### Work instruction:
A faithful, complete copy of the entries below is required, with images removed.

Data items

☆ ☆ ☆ ☆ ☆

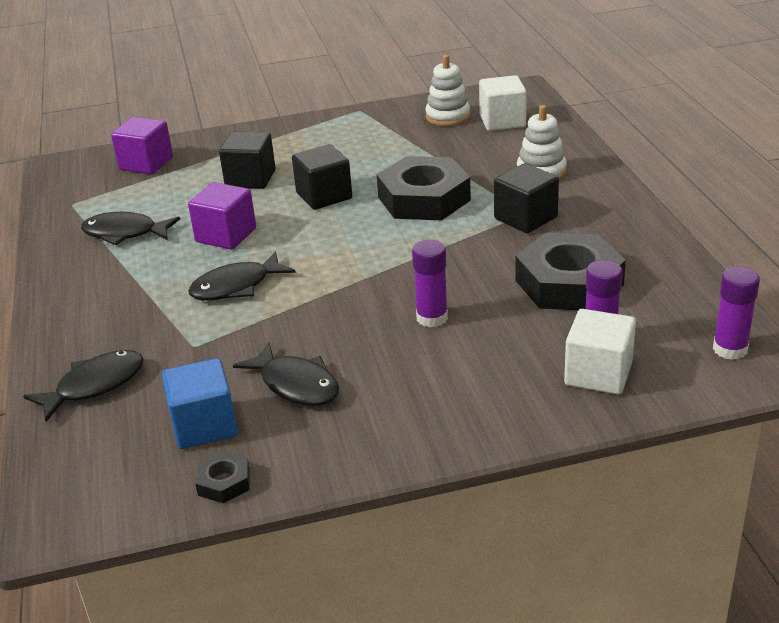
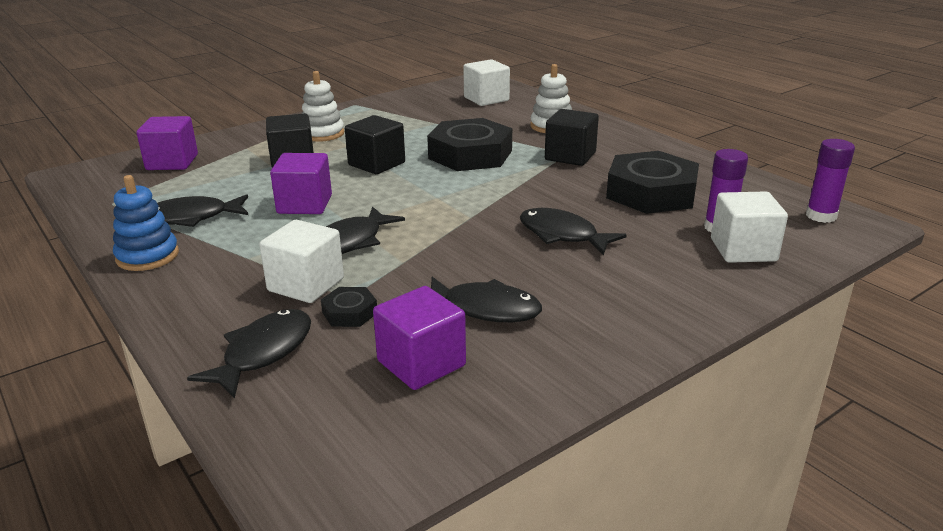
camera: 25 degrees left, 5 degrees down
blue cube [162,358,238,449] -> purple cube [373,286,466,390]
black nut [195,451,250,503] -> black nut moved to [321,287,377,327]
purple glue stick [412,240,448,327] -> black fish [520,208,627,255]
white stacking toy [425,55,470,126] -> white stacking toy moved to [302,71,344,142]
none -> blue stacking toy [113,175,179,271]
none -> white cube [259,220,344,303]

☆ ☆ ☆ ☆ ☆

### Your response:
camera: 25 degrees left, 5 degrees down
blue cube [162,358,238,449] -> purple cube [373,286,466,390]
black nut [195,451,250,503] -> black nut moved to [321,287,377,327]
purple glue stick [412,240,448,327] -> black fish [520,208,627,255]
white stacking toy [425,55,470,126] -> white stacking toy moved to [302,71,344,142]
none -> blue stacking toy [113,175,179,271]
none -> white cube [259,220,344,303]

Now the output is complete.